**DATASET RECORDS:**
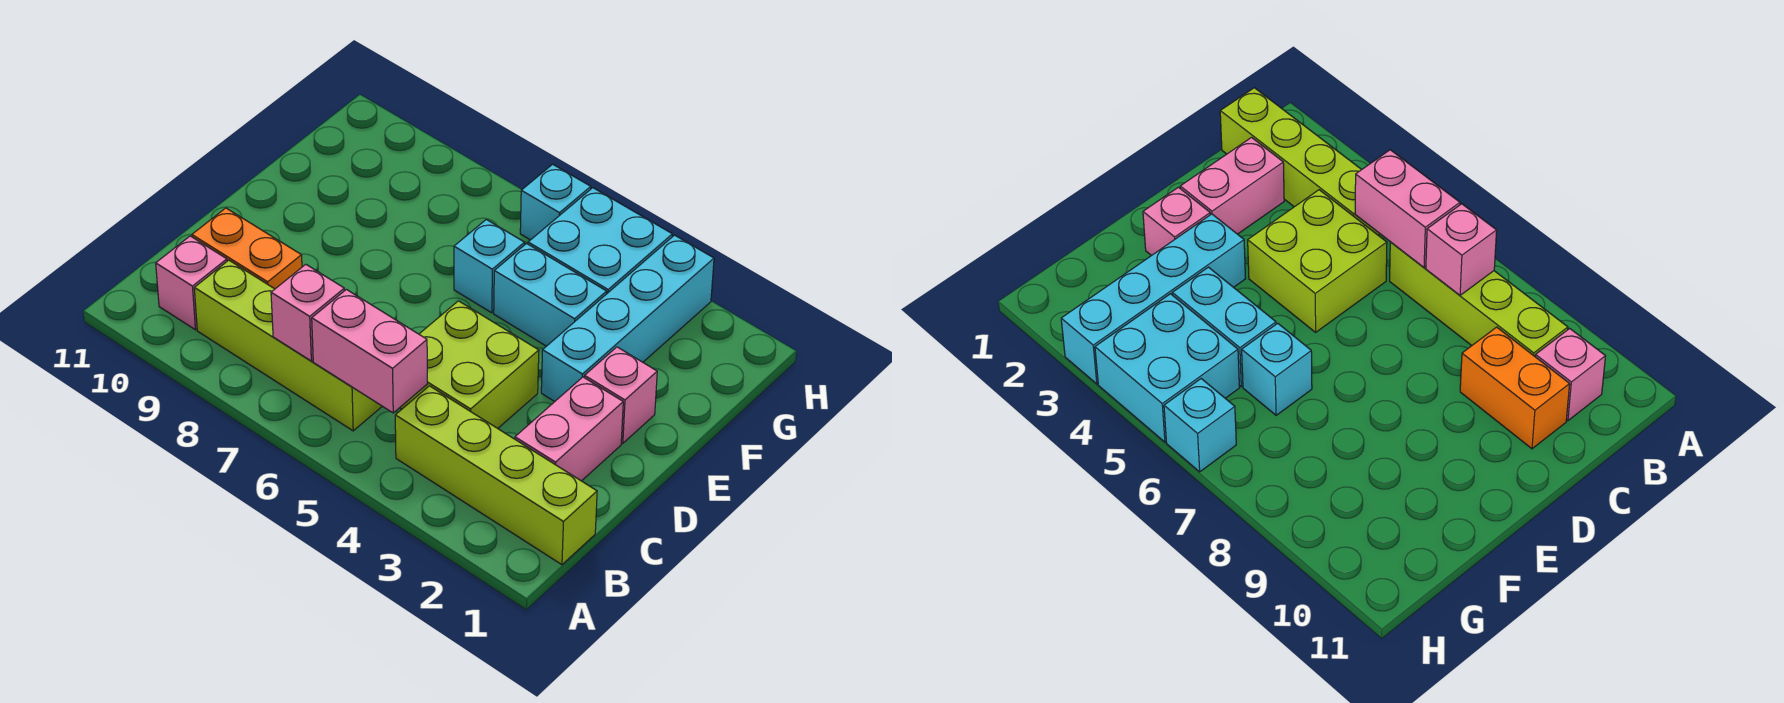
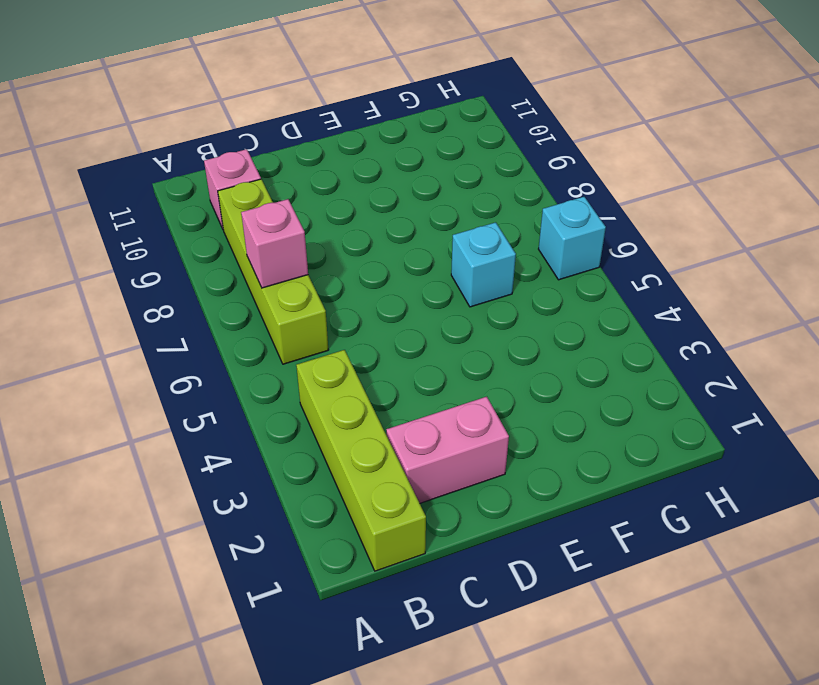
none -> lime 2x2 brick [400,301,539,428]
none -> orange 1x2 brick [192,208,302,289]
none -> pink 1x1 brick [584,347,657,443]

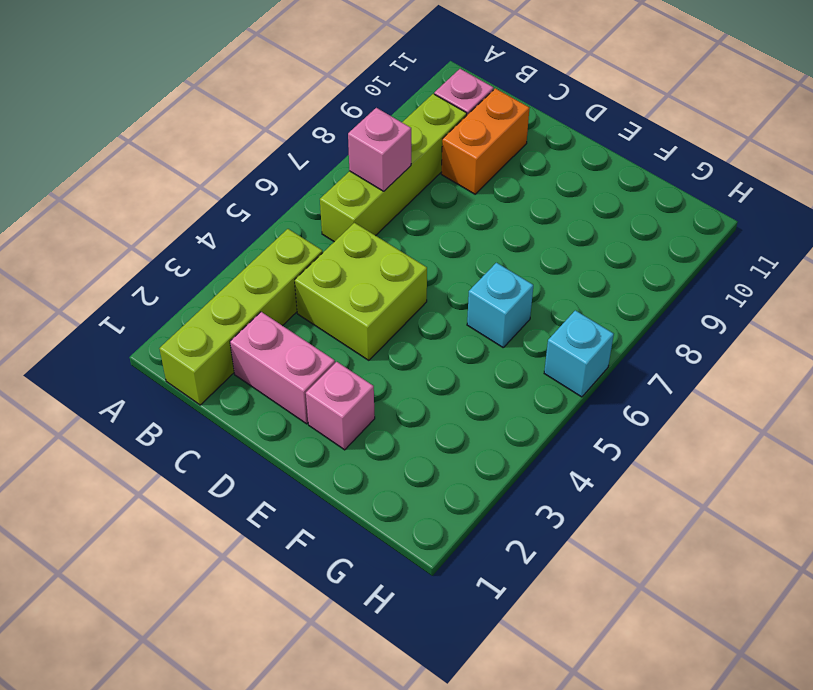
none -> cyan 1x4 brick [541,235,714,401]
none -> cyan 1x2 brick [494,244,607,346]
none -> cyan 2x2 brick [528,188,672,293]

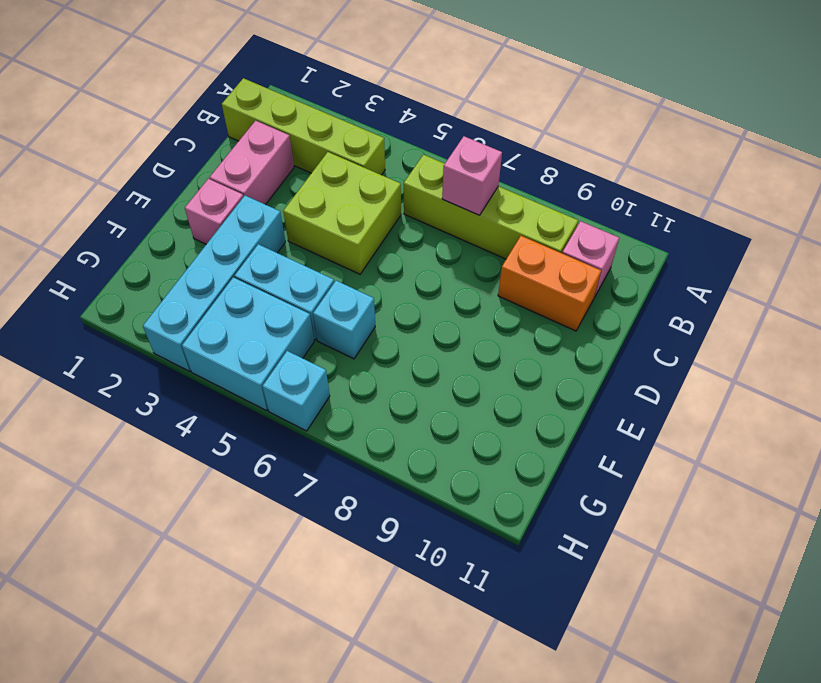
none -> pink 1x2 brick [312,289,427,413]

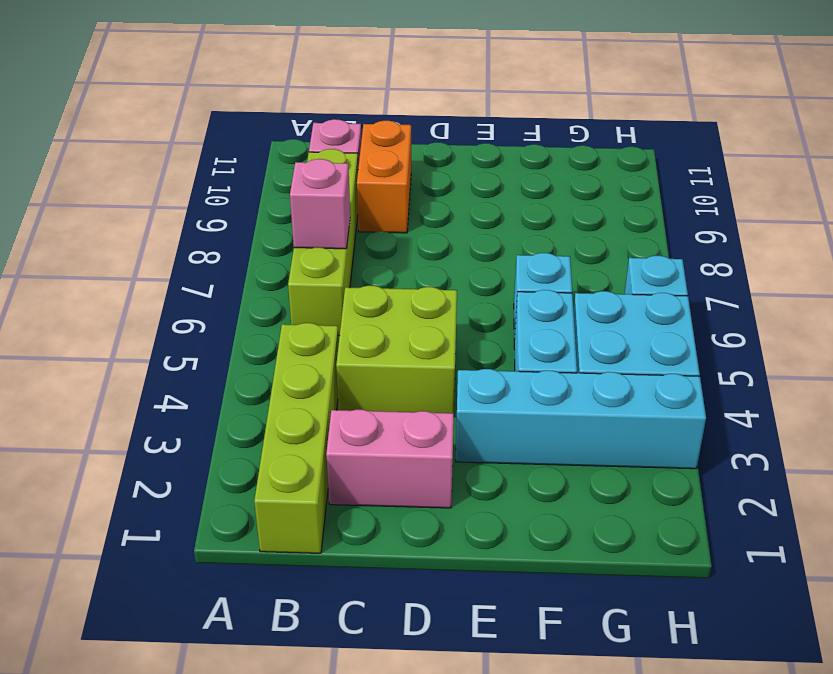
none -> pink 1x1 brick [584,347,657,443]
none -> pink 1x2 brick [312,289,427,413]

**YOUR OBJECTIVE:** Output only the lines that run from the line containing "none -> cyan 1x4 brick [541,235,714,401]" to the last line of the data, exactly as they stand and without pictures.

**EXERCISE ANSWER:**
none -> cyan 1x4 brick [541,235,714,401]
none -> cyan 1x2 brick [494,244,607,346]
none -> cyan 2x2 brick [528,188,672,293]

none -> pink 1x2 brick [312,289,427,413]

none -> pink 1x1 brick [584,347,657,443]
none -> pink 1x2 brick [312,289,427,413]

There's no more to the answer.